- [Given exercise]: Substitute "half-disk" for every "semicircle" in the records below and write out their lines again, leaving everything else unchanged. Omit the pictures from your answer.

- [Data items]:
****************
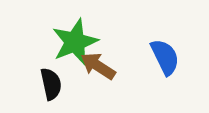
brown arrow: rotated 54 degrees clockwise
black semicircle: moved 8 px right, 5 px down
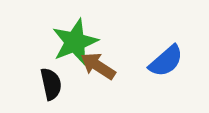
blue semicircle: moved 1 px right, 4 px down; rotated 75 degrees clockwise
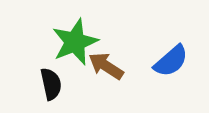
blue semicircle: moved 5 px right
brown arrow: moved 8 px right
****************
- [Answer to the exercise]:
brown arrow: rotated 54 degrees clockwise
black half-disk: moved 8 px right, 5 px down
blue half-disk: moved 1 px right, 4 px down; rotated 75 degrees clockwise
blue half-disk: moved 5 px right
brown arrow: moved 8 px right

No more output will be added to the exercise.